**Description of the task:** Pull out each line in the records that contains the string "with".

**Data records:**
---------------

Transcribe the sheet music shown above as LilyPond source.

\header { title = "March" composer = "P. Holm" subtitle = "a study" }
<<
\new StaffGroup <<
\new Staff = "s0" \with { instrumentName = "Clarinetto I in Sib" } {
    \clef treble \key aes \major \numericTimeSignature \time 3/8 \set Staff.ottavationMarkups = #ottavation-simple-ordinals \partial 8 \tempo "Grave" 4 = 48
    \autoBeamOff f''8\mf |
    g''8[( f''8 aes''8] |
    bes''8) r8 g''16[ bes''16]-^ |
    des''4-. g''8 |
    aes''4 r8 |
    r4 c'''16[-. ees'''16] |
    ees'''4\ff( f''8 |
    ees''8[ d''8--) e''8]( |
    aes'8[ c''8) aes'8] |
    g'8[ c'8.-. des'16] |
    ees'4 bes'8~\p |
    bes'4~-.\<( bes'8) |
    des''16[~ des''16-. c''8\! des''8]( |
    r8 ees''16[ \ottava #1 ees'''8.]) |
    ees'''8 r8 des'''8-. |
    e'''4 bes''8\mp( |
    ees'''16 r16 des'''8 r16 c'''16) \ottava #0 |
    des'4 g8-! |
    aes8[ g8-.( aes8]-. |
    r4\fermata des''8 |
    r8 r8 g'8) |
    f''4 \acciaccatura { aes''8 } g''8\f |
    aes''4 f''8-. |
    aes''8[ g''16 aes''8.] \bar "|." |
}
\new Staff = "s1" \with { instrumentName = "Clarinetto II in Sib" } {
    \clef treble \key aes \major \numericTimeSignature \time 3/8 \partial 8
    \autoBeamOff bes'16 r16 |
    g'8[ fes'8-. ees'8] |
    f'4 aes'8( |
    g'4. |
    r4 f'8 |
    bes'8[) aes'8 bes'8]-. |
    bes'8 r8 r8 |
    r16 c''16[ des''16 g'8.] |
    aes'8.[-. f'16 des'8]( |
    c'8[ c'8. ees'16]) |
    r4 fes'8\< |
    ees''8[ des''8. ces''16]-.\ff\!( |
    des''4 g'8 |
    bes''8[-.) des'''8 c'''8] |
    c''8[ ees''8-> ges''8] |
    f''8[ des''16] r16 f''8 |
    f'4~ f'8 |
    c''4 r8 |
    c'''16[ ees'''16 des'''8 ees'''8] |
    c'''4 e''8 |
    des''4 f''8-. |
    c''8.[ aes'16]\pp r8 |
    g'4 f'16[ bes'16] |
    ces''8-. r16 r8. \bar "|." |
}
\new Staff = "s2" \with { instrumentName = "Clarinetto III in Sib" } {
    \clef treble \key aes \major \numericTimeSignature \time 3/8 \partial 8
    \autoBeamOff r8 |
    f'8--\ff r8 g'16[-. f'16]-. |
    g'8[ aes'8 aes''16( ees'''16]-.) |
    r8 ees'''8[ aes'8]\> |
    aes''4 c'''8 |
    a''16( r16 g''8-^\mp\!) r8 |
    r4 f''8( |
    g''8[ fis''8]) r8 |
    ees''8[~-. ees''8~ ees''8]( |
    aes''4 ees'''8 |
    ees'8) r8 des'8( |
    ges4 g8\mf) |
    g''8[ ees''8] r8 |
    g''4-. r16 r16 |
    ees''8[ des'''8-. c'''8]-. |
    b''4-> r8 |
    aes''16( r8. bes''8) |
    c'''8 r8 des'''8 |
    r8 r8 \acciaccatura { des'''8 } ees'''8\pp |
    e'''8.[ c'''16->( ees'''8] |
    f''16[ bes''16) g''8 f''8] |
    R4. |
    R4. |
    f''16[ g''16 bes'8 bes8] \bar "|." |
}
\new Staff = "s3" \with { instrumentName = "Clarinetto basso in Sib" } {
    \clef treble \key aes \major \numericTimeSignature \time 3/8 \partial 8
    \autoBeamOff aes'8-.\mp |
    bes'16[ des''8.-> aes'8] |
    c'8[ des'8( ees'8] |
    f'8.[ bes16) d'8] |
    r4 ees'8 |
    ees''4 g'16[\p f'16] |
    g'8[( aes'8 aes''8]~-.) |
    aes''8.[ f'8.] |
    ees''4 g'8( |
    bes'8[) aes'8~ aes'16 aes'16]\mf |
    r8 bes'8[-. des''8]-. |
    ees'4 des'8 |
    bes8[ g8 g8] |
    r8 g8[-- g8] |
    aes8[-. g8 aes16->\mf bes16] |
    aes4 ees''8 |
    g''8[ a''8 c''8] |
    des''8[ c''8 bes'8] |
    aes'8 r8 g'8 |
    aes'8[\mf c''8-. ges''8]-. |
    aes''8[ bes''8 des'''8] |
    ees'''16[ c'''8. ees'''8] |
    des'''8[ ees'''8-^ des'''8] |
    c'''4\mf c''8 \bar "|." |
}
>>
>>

---------------

**Final result:**
\new Staff = "s0" \with { instrumentName = "Clarinetto I in Sib" } {
\new Staff = "s1" \with { instrumentName = "Clarinetto II in Sib" } {
\new Staff = "s2" \with { instrumentName = "Clarinetto III in Sib" } {
\new Staff = "s3" \with { instrumentName = "Clarinetto basso in Sib" } {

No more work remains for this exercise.